- RAW DATA
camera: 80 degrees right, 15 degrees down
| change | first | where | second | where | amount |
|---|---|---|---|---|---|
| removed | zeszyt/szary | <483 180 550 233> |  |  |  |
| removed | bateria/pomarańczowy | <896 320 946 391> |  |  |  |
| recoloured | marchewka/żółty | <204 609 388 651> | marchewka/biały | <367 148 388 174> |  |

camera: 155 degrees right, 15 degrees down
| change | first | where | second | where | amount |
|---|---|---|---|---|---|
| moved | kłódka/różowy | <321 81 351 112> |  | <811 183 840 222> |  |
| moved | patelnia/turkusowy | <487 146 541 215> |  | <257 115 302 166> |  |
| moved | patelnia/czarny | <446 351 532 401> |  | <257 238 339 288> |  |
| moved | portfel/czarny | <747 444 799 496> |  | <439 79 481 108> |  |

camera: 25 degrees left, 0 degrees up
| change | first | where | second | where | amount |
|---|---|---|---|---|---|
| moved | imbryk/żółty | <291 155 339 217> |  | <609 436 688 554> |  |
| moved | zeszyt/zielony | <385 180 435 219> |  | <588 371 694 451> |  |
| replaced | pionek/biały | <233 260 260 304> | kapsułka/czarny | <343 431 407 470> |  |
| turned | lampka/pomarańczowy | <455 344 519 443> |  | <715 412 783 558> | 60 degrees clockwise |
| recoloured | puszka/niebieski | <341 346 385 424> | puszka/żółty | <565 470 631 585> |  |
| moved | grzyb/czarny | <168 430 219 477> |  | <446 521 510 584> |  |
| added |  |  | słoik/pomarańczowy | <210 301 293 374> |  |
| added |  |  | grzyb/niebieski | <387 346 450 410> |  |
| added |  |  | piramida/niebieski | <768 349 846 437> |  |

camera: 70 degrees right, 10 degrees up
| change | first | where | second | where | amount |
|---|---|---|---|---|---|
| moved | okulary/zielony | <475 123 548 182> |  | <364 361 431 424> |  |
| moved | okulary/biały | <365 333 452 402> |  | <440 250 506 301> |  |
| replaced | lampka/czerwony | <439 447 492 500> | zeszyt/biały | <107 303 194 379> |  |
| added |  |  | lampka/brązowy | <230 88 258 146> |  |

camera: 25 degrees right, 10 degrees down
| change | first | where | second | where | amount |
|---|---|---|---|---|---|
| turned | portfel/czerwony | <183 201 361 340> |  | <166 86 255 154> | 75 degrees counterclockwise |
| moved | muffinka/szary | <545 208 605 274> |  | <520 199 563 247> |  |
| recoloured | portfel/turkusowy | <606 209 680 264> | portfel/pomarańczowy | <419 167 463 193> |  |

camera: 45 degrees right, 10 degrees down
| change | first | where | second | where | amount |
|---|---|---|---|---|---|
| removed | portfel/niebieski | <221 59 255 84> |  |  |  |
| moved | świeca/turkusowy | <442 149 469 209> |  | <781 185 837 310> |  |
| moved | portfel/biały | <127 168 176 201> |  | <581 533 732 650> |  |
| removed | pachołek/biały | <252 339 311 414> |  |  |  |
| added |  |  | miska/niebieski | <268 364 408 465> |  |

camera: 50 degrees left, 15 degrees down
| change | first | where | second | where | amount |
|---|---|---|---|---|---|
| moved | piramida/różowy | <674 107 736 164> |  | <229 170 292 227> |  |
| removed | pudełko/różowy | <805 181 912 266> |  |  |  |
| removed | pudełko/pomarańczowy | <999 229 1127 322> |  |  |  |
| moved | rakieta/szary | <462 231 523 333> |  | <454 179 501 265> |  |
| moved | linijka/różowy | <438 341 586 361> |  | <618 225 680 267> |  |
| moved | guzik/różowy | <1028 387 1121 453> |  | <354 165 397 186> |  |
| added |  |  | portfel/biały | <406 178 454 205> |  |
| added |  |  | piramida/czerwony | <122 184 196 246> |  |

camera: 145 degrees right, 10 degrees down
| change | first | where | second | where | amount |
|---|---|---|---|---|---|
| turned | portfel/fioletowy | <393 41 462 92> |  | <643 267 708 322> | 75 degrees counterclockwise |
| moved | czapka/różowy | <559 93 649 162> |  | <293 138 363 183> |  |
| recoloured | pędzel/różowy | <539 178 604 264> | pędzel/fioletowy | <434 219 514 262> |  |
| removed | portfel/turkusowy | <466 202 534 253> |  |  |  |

- WHAT YOU WILL DO
All of the material above should be restated verbatim.

- FINAL ANSWER
camera: 80 degrees right, 15 degrees down
| change | first | where | second | where | amount |
|---|---|---|---|---|---|
| removed | zeszyt/szary | <483 180 550 233> |  |  |  |
| removed | bateria/pomarańczowy | <896 320 946 391> |  |  |  |
| recoloured | marchewka/żółty | <204 609 388 651> | marchewka/biały | <367 148 388 174> |  |

camera: 155 degrees right, 15 degrees down
| change | first | where | second | where | amount |
|---|---|---|---|---|---|
| moved | kłódka/różowy | <321 81 351 112> |  | <811 183 840 222> |  |
| moved | patelnia/turkusowy | <487 146 541 215> |  | <257 115 302 166> |  |
| moved | patelnia/czarny | <446 351 532 401> |  | <257 238 339 288> |  |
| moved | portfel/czarny | <747 444 799 496> |  | <439 79 481 108> |  |

camera: 25 degrees left, 0 degrees up
| change | first | where | second | where | amount |
|---|---|---|---|---|---|
| moved | imbryk/żółty | <291 155 339 217> |  | <609 436 688 554> |  |
| moved | zeszyt/zielony | <385 180 435 219> |  | <588 371 694 451> |  |
| replaced | pionek/biały | <233 260 260 304> | kapsułka/czarny | <343 431 407 470> |  |
| turned | lampka/pomarańczowy | <455 344 519 443> |  | <715 412 783 558> | 60 degrees clockwise |
| recoloured | puszka/niebieski | <341 346 385 424> | puszka/żółty | <565 470 631 585> |  |
| moved | grzyb/czarny | <168 430 219 477> |  | <446 521 510 584> |  |
| added |  |  | słoik/pomarańczowy | <210 301 293 374> |  |
| added |  |  | grzyb/niebieski | <387 346 450 410> |  |
| added |  |  | piramida/niebieski | <768 349 846 437> |  |

camera: 70 degrees right, 10 degrees up
| change | first | where | second | where | amount |
|---|---|---|---|---|---|
| moved | okulary/zielony | <475 123 548 182> |  | <364 361 431 424> |  |
| moved | okulary/biały | <365 333 452 402> |  | <440 250 506 301> |  |
| replaced | lampka/czerwony | <439 447 492 500> | zeszyt/biały | <107 303 194 379> |  |
| added |  |  | lampka/brązowy | <230 88 258 146> |  |

camera: 25 degrees right, 10 degrees down
| change | first | where | second | where | amount |
|---|---|---|---|---|---|
| turned | portfel/czerwony | <183 201 361 340> |  | <166 86 255 154> | 75 degrees counterclockwise |
| moved | muffinka/szary | <545 208 605 274> |  | <520 199 563 247> |  |
| recoloured | portfel/turkusowy | <606 209 680 264> | portfel/pomarańczowy | <419 167 463 193> |  |

camera: 45 degrees right, 10 degrees down
| change | first | where | second | where | amount |
|---|---|---|---|---|---|
| removed | portfel/niebieski | <221 59 255 84> |  |  |  |
| moved | świeca/turkusowy | <442 149 469 209> |  | <781 185 837 310> |  |
| moved | portfel/biały | <127 168 176 201> |  | <581 533 732 650> |  |
| removed | pachołek/biały | <252 339 311 414> |  |  |  |
| added |  |  | miska/niebieski | <268 364 408 465> |  |

camera: 50 degrees left, 15 degrees down
| change | first | where | second | where | amount |
|---|---|---|---|---|---|
| moved | piramida/różowy | <674 107 736 164> |  | <229 170 292 227> |  |
| removed | pudełko/różowy | <805 181 912 266> |  |  |  |
| removed | pudełko/pomarańczowy | <999 229 1127 322> |  |  |  |
| moved | rakieta/szary | <462 231 523 333> |  | <454 179 501 265> |  |
| moved | linijka/różowy | <438 341 586 361> |  | <618 225 680 267> |  |
| moved | guzik/różowy | <1028 387 1121 453> |  | <354 165 397 186> |  |
| added |  |  | portfel/biały | <406 178 454 205> |  |
| added |  |  | piramida/czerwony | <122 184 196 246> |  |

camera: 145 degrees right, 10 degrees down
| change | first | where | second | where | amount |
|---|---|---|---|---|---|
| turned | portfel/fioletowy | <393 41 462 92> |  | <643 267 708 322> | 75 degrees counterclockwise |
| moved | czapka/różowy | <559 93 649 162> |  | <293 138 363 183> |  |
| recoloured | pędzel/różowy | <539 178 604 264> | pędzel/fioletowy | <434 219 514 262> |  |
| removed | portfel/turkusowy | <466 202 534 253> |  |  |  |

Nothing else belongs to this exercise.